▸ WHAT IS REQUIRED: Each line of the listing that includes the string "brick" needs to be located and copied.

▸ RECORD EXTRACTS:
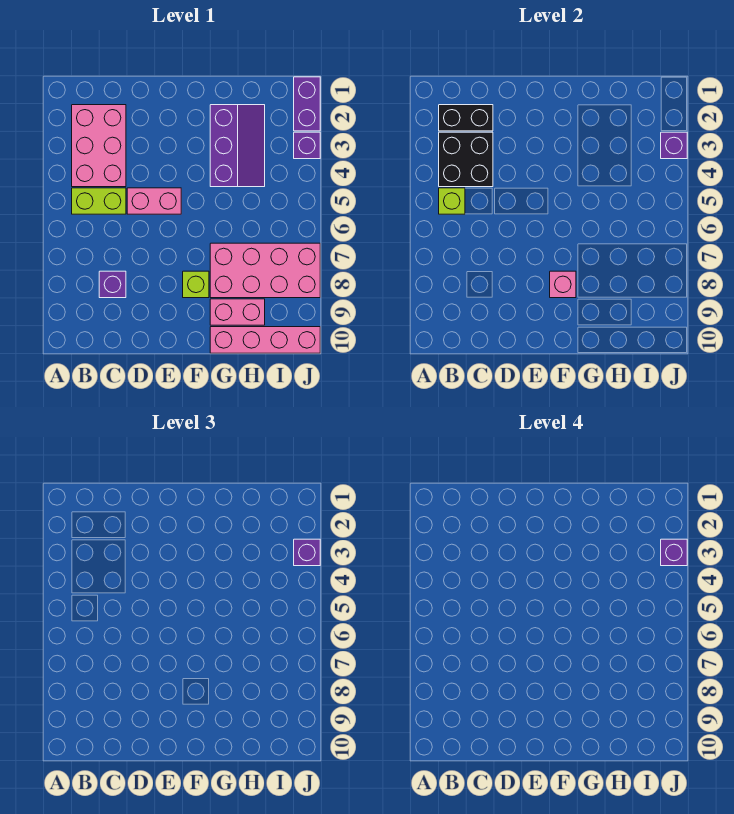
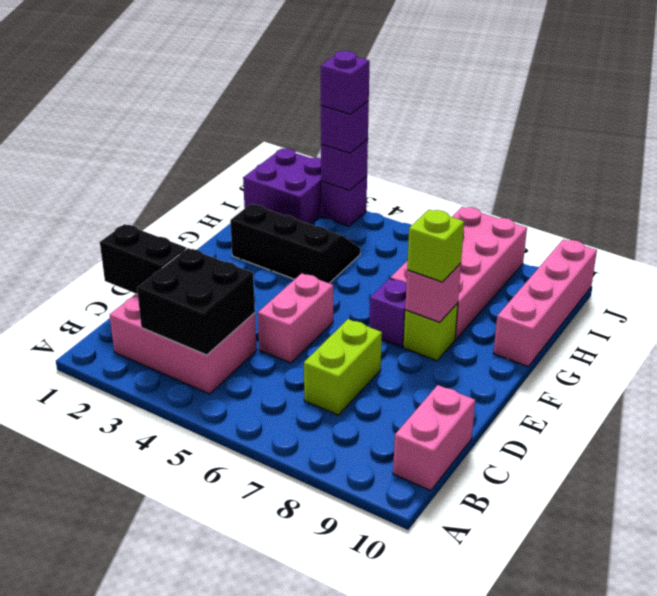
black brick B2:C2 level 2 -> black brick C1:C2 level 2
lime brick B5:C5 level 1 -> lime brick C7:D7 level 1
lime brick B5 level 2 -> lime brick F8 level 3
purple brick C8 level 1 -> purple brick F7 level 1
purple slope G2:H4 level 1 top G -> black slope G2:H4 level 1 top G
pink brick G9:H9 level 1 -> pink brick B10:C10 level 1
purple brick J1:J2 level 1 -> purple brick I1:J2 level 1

▸ WRITTEN ANSWER:
black brick B2:C2 level 2 -> black brick C1:C2 level 2
lime brick B5:C5 level 1 -> lime brick C7:D7 level 1
lime brick B5 level 2 -> lime brick F8 level 3
purple brick C8 level 1 -> purple brick F7 level 1
pink brick G9:H9 level 1 -> pink brick B10:C10 level 1
purple brick J1:J2 level 1 -> purple brick I1:J2 level 1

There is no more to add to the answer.